§ Work order
Below are some entries. Transcribe the lines from the one holding "C3: 1.5uF (DGND, VDD)" to the one holding "V1: 1.8V (plus", inclusive, but not the pictures among them.

Records for this exercise section start

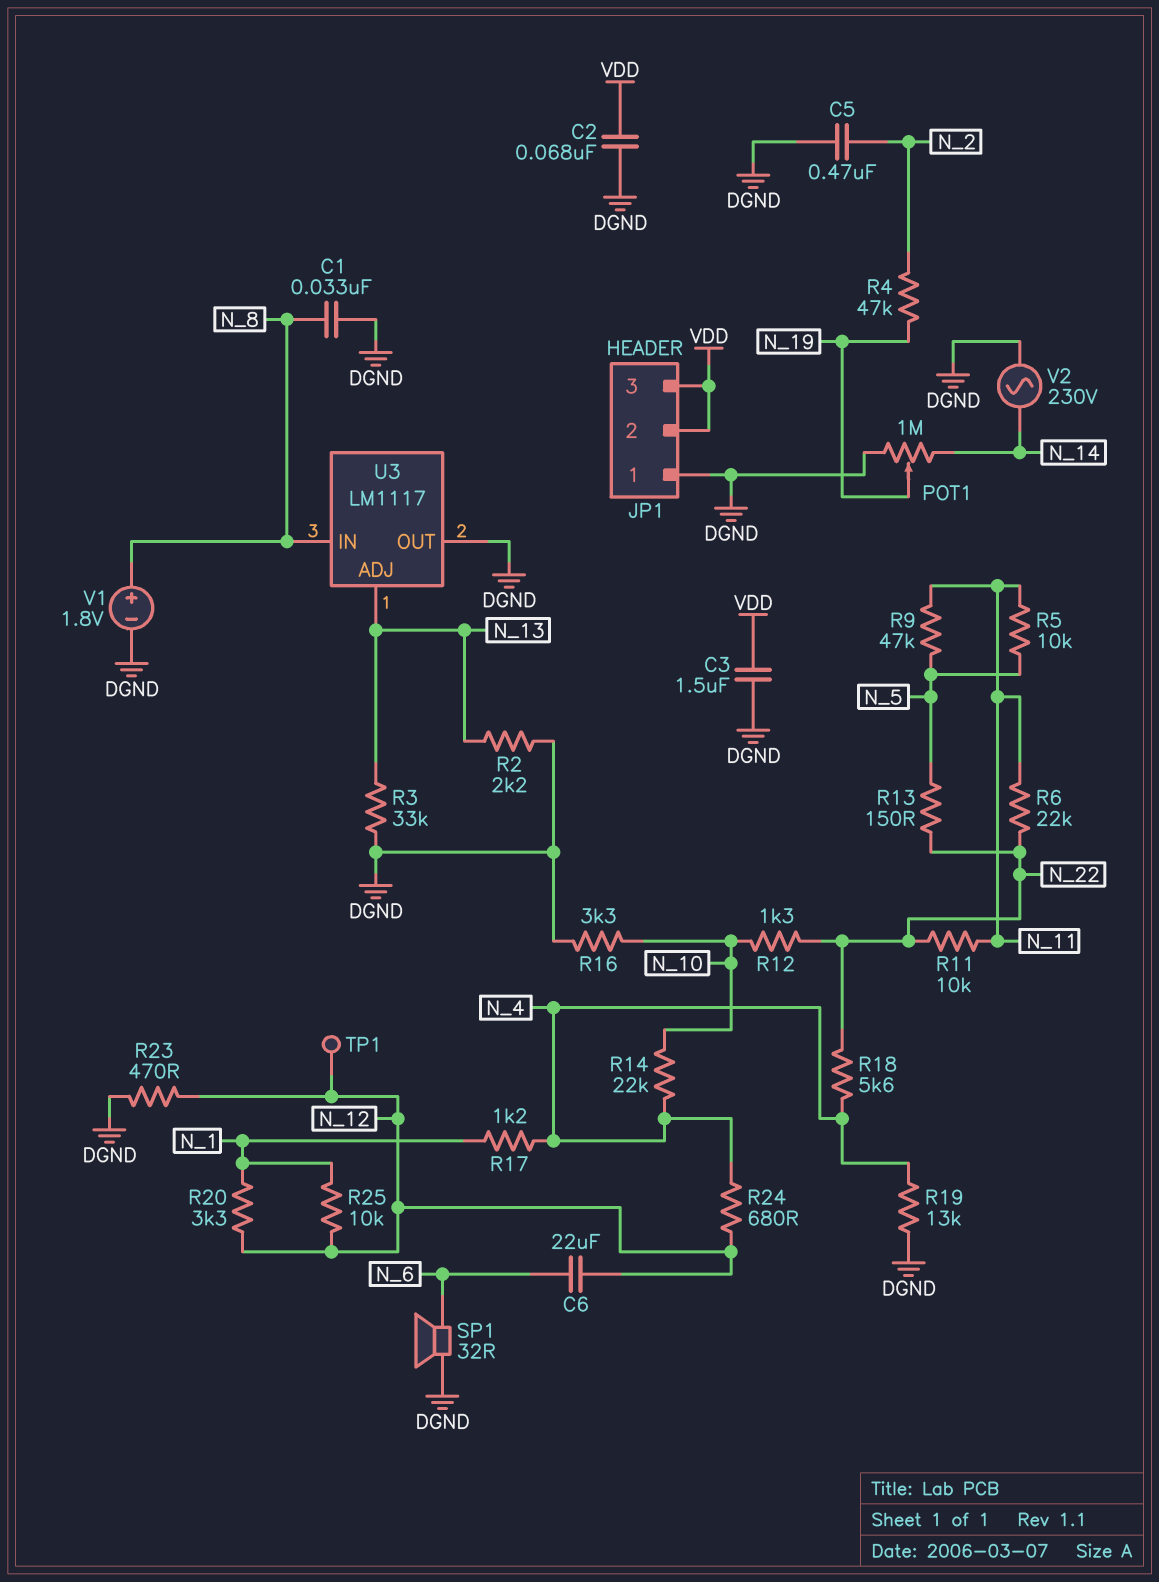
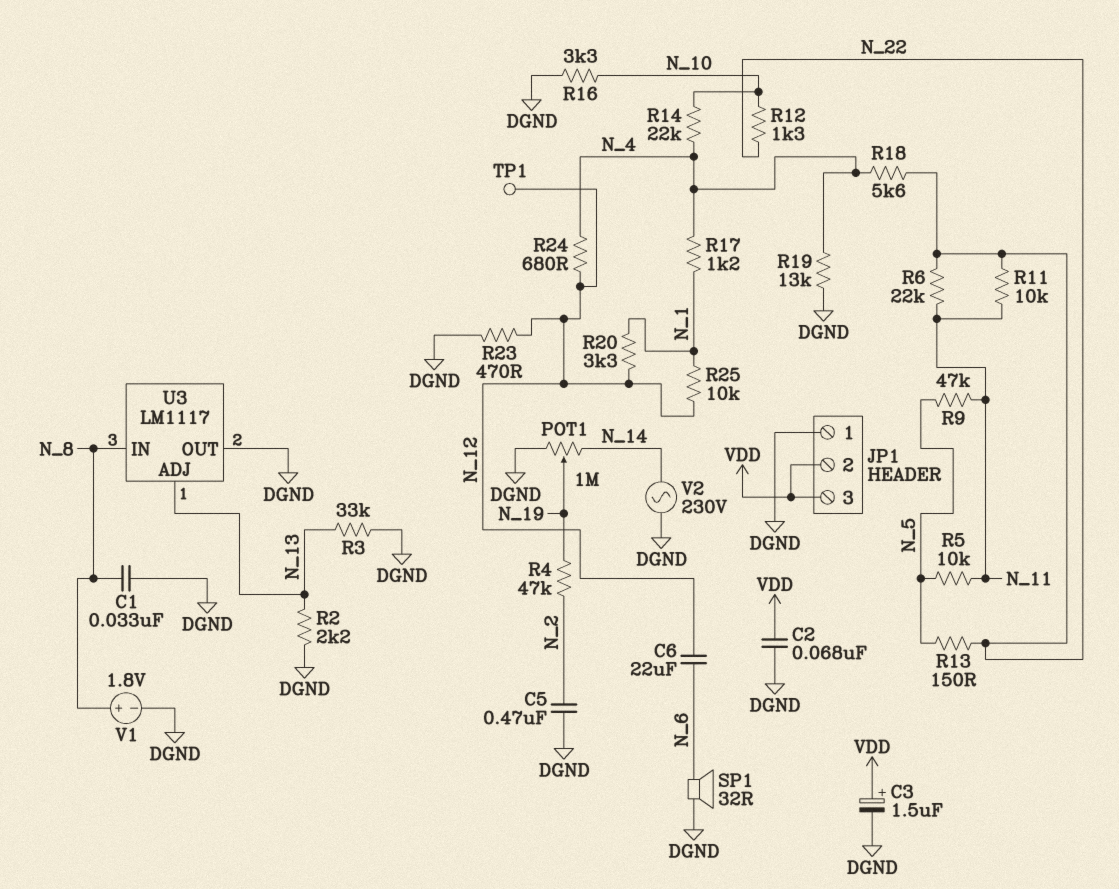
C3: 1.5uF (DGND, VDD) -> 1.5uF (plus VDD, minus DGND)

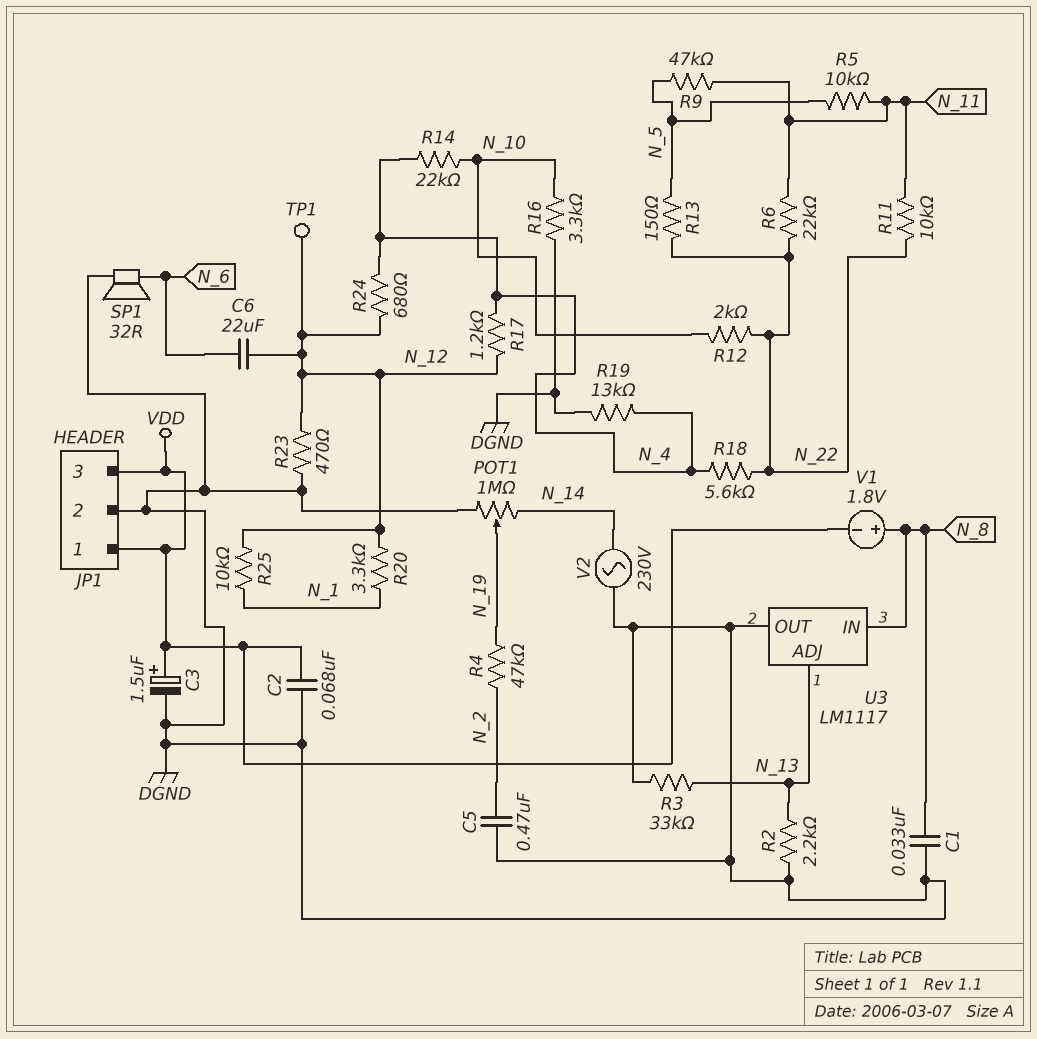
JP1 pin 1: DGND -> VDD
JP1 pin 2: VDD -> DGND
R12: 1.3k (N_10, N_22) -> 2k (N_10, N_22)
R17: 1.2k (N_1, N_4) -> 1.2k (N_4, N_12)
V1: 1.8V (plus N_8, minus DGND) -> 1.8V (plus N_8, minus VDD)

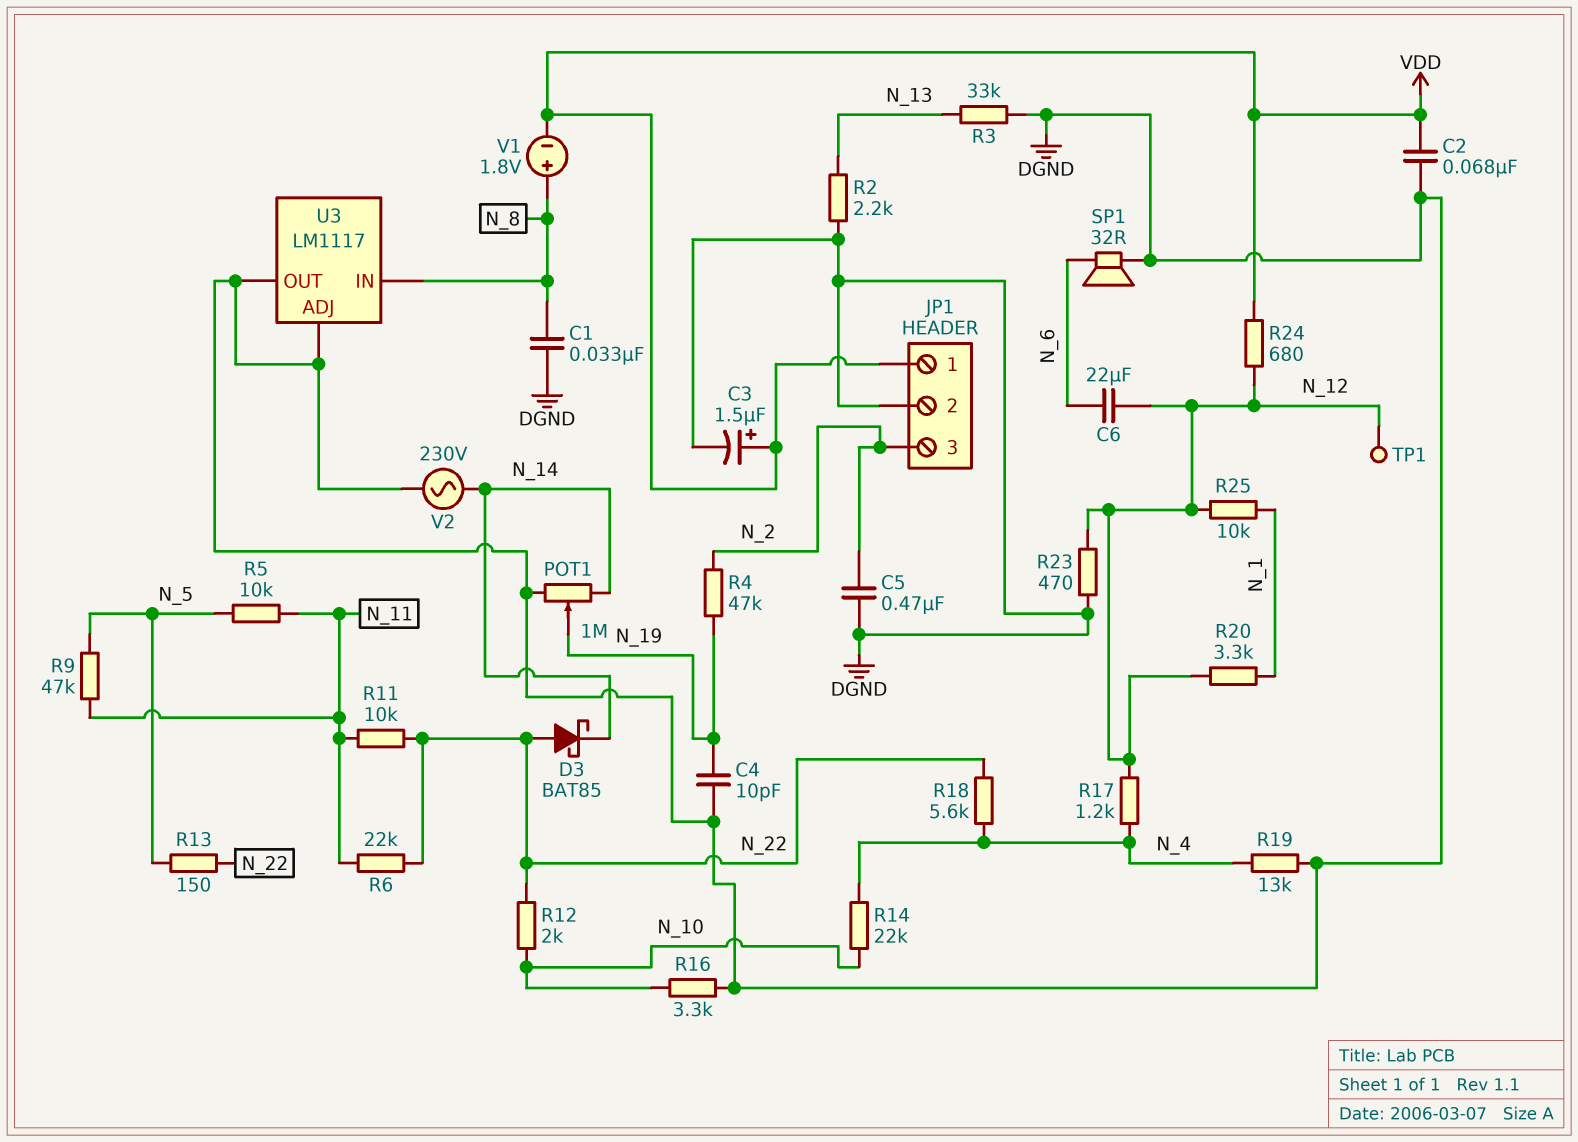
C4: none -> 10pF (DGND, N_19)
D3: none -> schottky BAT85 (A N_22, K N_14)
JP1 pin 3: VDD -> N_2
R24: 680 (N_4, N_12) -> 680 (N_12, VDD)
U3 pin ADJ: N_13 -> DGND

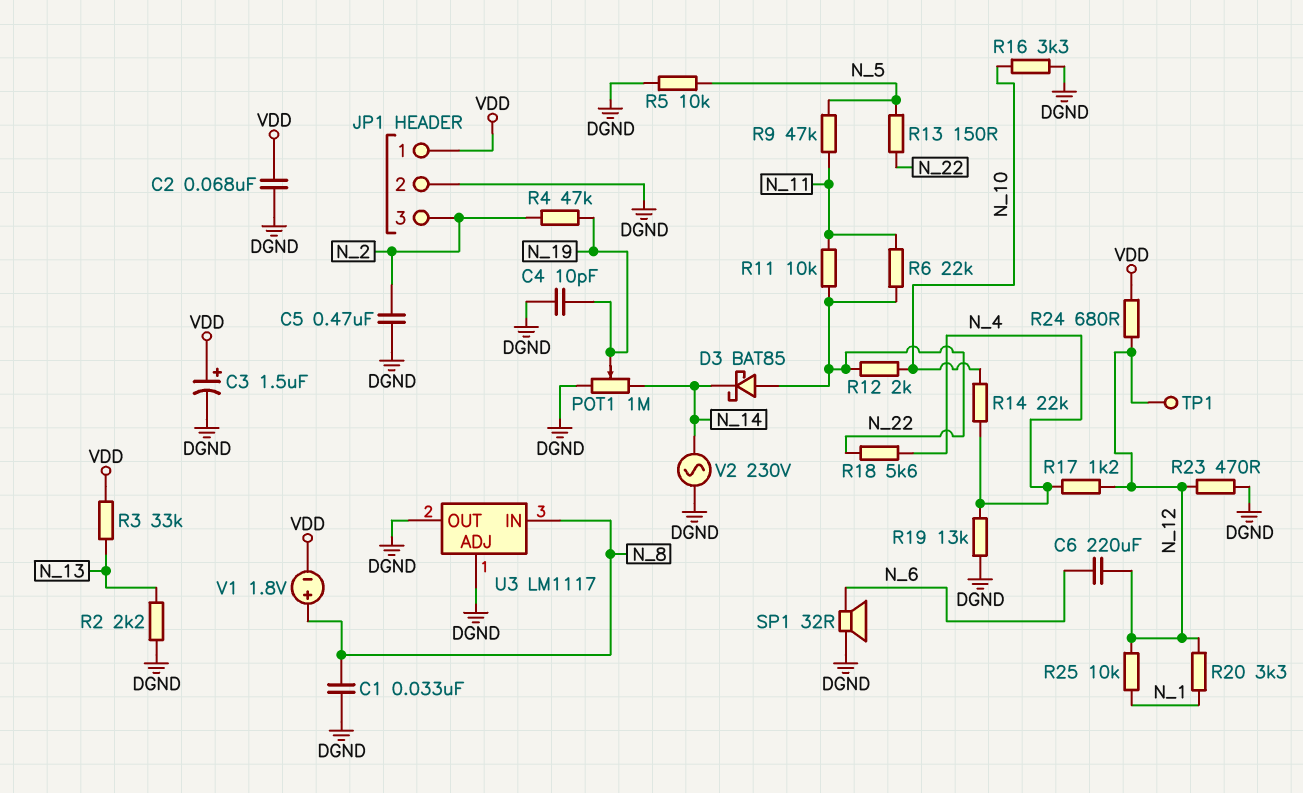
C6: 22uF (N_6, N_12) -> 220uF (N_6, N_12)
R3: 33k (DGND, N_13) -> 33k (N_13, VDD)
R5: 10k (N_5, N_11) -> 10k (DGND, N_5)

Records for this exercise section end
Records for this exercise section start

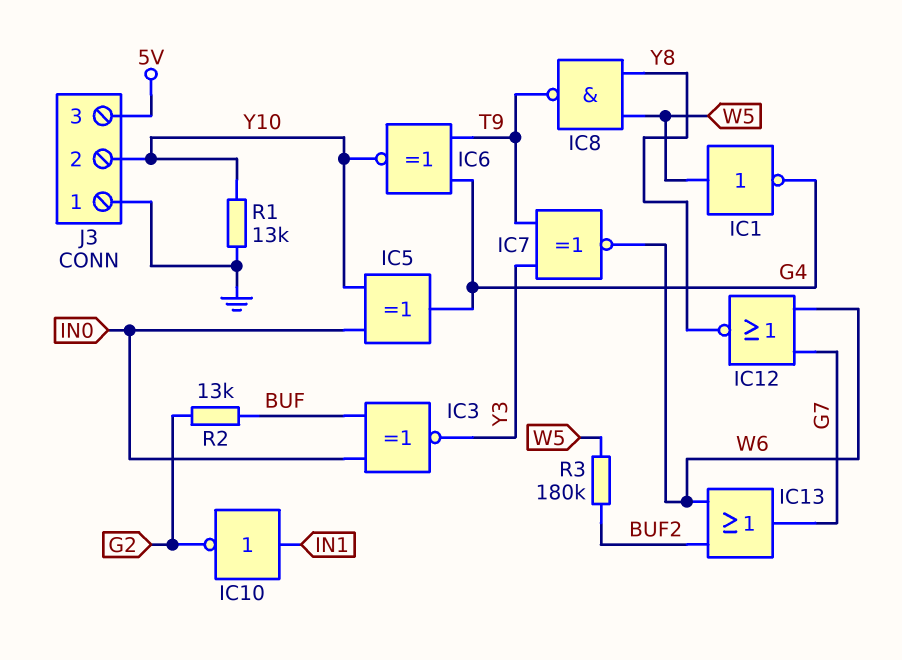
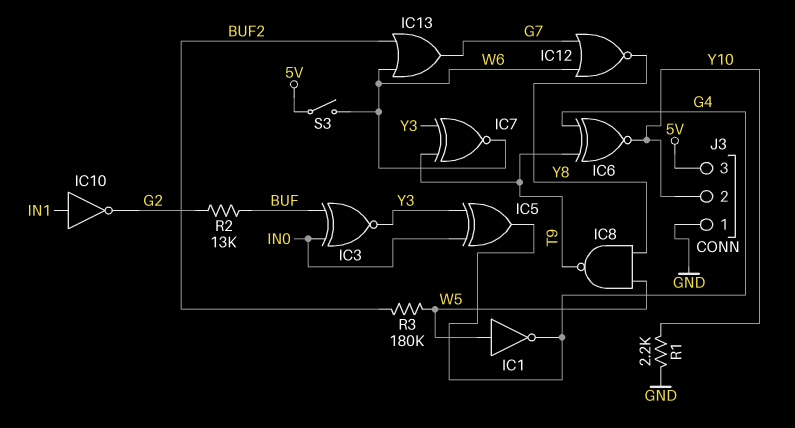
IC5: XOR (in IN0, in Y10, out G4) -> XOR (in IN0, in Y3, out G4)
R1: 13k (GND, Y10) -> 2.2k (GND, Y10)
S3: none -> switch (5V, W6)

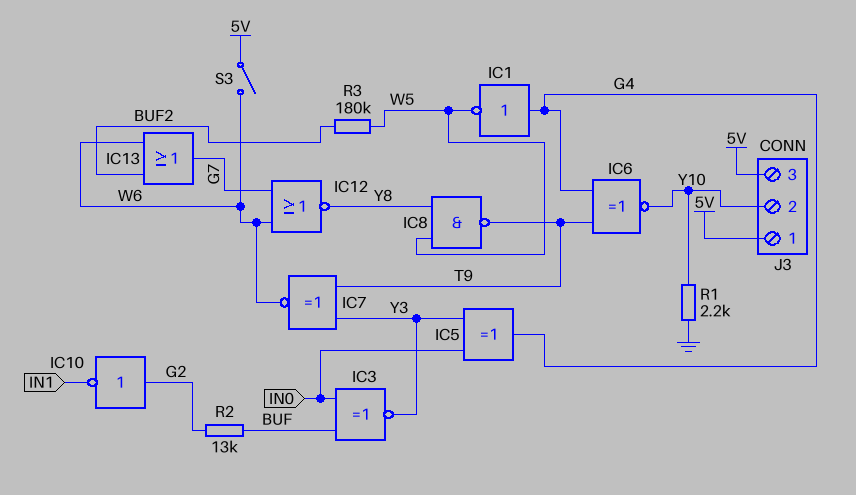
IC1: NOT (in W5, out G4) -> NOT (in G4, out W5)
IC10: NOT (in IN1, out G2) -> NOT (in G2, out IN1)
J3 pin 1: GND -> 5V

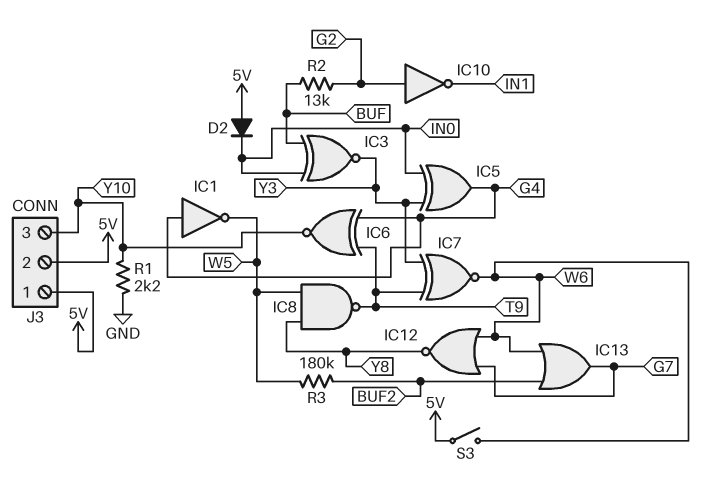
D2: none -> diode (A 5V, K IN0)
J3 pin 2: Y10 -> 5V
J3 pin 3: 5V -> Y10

Records for this exercise section end

§ Answer section
C3: 1.5uF (DGND, VDD) -> 1.5uF (plus VDD, minus DGND)

JP1 pin 1: DGND -> VDD
JP1 pin 2: VDD -> DGND
R12: 1.3k (N_10, N_22) -> 2k (N_10, N_22)
R17: 1.2k (N_1, N_4) -> 1.2k (N_4, N_12)
V1: 1.8V (plus N_8, minus DGND) -> 1.8V (plus N_8, minus VDD)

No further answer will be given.